# WHAT NEEDS TO BE DONE
Records follow. Select each line holding "tape".

----- RECORDS TO USE -----

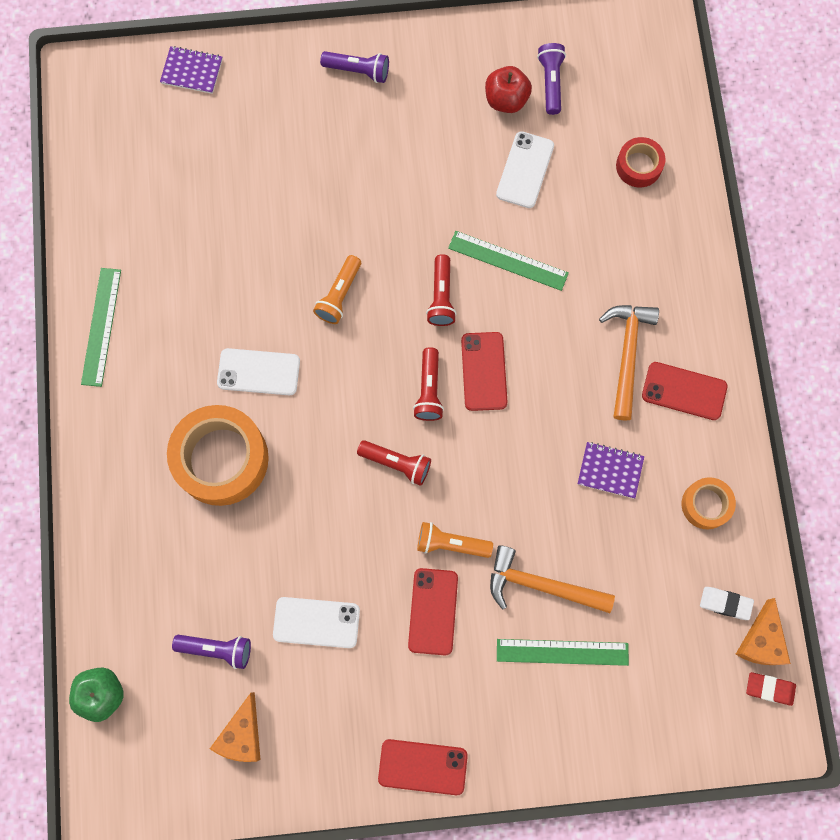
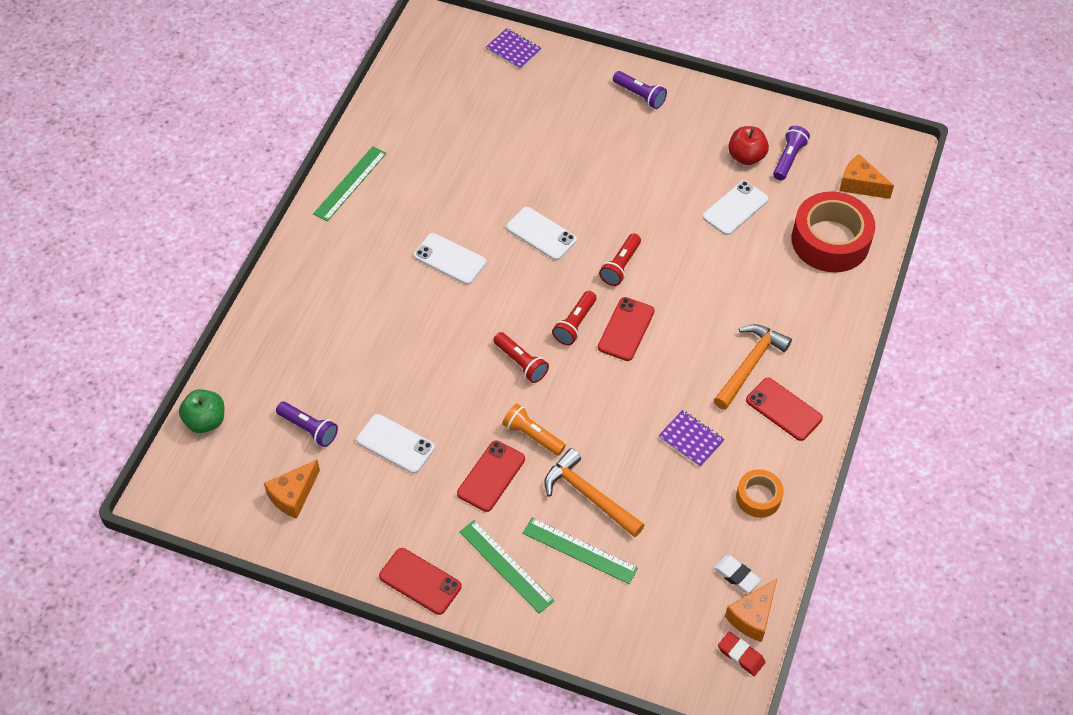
camera: 25 degrees right, 20 degrees down
(221, 459) = (387, 304): orange tape -> none
(339, 295) = (541, 234): orange flashlight -> white phone
(508, 260) = (687, 263): green ruler -> green ruler (506, 566)
(637, 82) = (860, 185): none -> orange cheese
(638, 166) = (830, 240): red tape -> red tape, size x1.93

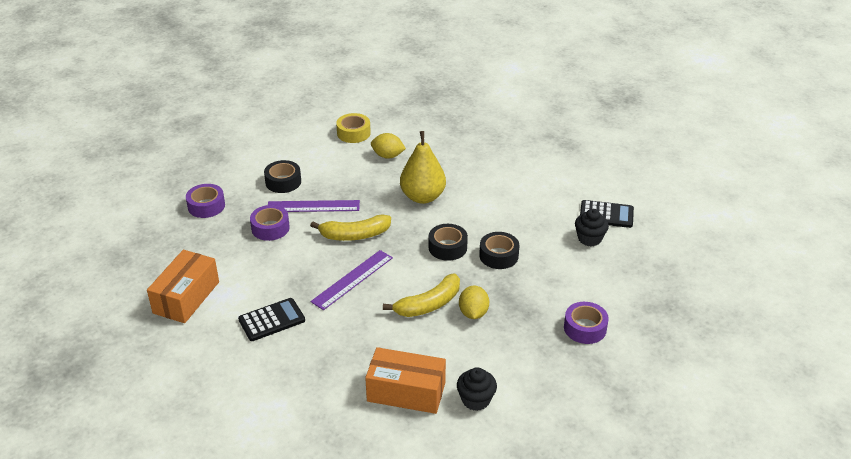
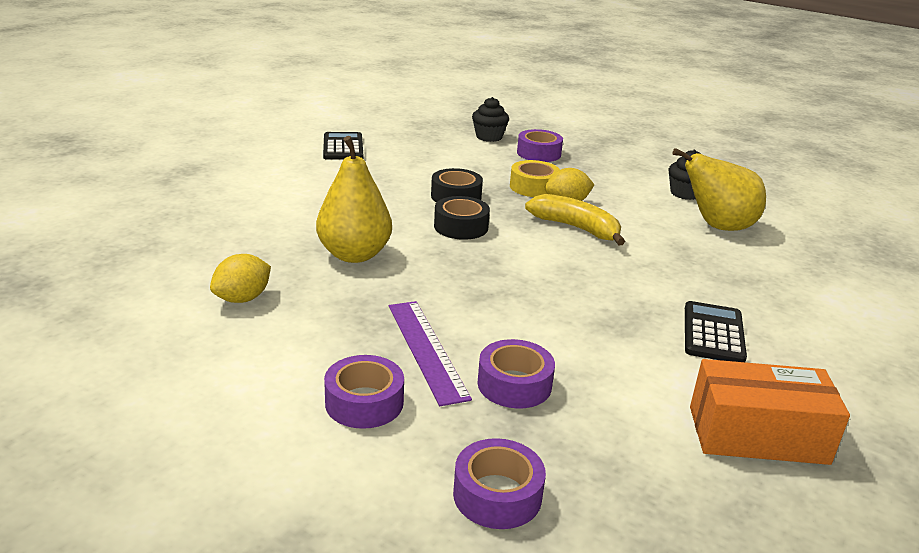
camera: 110 degrees left, 10 degrees down
(272, 320) = (713, 333): black calculator -> black calculator turned 60 degrees clockwise
(283, 182) = (364, 402): black tape -> purple tape
(352, 279) = (576, 284): purple ruler -> none
(353, 133) = (163, 347): yellow tape -> yellow tape (533, 187)
(354, 235) = (479, 297): yellow banana -> none
(388, 156) = (242, 298): yellow lemon -> yellow lemon turned 45 degrees clockwise
(406, 392) = (717, 226): orange box -> yellow pear
(589, 238) = (393, 154): black cupcake -> black cupcake (489, 137)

-----

# ANSWER TO THIS TASK
(221, 459) = (387, 304): orange tape -> none
(638, 166) = (830, 240): red tape -> red tape, size x1.93
(283, 182) = (364, 402): black tape -> purple tape
(353, 133) = (163, 347): yellow tape -> yellow tape (533, 187)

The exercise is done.